▸ **TRY IT**:
The expected answer holds every line from the first line of the data below through the line containing "flamaster (żółty) (3rd from left)", exactly as written, and no other line.

▸ **Coordinate-based change listings**:
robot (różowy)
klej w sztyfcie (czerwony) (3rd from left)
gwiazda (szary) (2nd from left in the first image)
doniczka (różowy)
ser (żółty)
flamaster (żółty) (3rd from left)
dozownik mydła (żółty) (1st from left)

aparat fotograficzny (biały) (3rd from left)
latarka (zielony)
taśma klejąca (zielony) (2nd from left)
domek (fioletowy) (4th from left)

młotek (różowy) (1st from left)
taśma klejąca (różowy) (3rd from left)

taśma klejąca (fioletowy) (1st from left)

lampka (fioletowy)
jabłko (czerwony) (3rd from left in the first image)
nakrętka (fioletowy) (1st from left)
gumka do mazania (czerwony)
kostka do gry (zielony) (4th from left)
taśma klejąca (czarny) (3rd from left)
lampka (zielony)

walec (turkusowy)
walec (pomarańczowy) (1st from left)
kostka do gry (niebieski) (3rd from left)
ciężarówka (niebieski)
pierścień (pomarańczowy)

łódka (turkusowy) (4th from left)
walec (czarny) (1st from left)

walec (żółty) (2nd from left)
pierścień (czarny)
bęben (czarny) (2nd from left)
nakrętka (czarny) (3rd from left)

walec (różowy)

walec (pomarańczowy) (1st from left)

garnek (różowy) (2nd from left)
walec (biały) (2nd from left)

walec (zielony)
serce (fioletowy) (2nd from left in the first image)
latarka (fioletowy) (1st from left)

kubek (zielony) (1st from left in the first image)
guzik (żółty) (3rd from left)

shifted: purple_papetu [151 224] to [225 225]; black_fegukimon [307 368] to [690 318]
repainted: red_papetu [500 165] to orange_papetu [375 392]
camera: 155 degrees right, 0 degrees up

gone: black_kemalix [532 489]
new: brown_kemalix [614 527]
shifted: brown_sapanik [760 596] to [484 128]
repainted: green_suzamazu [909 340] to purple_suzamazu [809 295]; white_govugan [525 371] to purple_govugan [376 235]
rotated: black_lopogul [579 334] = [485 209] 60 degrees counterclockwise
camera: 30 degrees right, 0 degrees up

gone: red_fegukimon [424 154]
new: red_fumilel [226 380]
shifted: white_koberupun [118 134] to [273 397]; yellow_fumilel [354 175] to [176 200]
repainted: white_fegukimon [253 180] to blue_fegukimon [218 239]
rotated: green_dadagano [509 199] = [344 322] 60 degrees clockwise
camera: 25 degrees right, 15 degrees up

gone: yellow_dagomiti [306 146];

▸ **RESULT**:
robot (różowy)
klej w sztyfcie (czerwony) (3rd from left)
gwiazda (szary) (2nd from left in the first image)
doniczka (różowy)
ser (żółty)
flamaster (żółty) (3rd from left)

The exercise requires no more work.